[Coordinate-based object records]

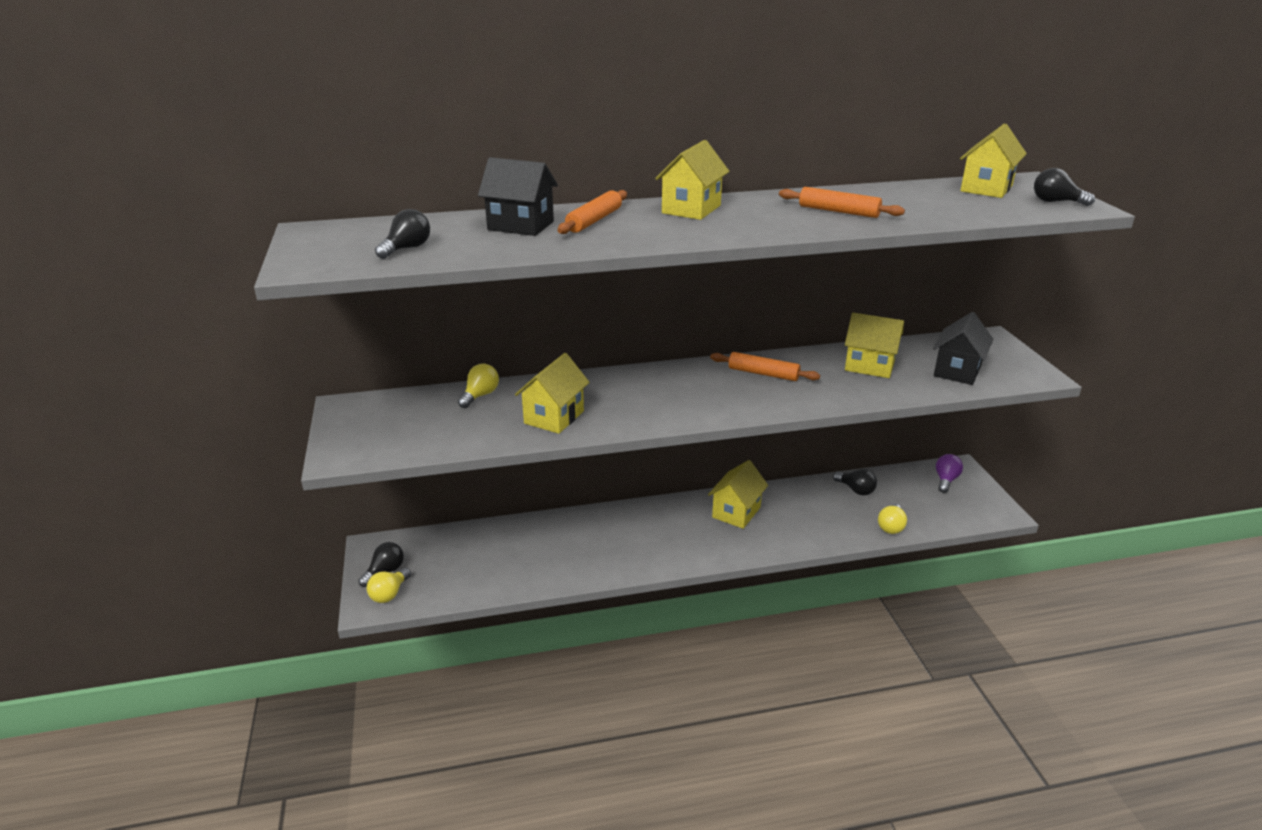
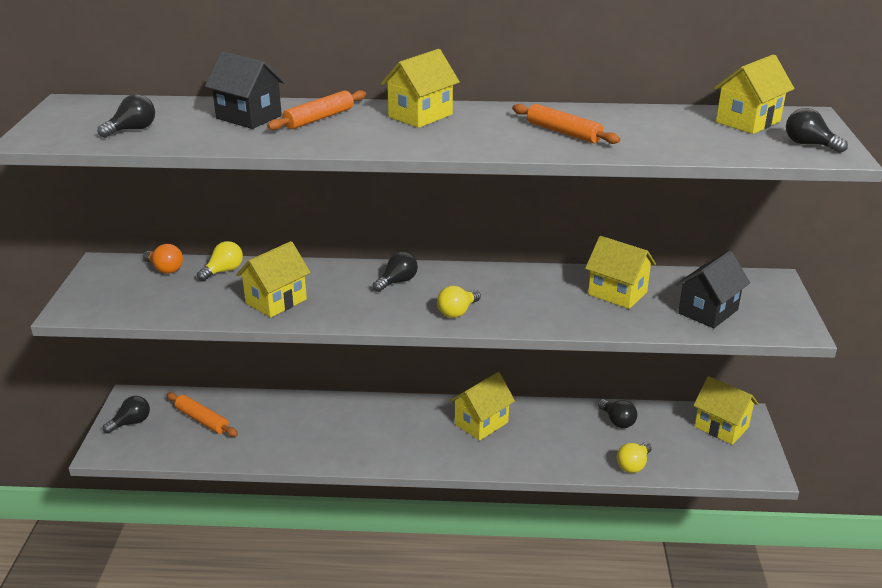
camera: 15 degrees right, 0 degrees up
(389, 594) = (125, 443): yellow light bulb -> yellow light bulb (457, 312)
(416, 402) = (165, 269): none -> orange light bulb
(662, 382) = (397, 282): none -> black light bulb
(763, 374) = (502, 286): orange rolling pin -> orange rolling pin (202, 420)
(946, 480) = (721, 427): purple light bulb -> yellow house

*WHAT THIS TASK INVOLVES*. An answer is complete only when it holds every line above containing the string "none".

*ANSWER TO THIS EXERCISE*.
(416, 402) = (165, 269): none -> orange light bulb
(662, 382) = (397, 282): none -> black light bulb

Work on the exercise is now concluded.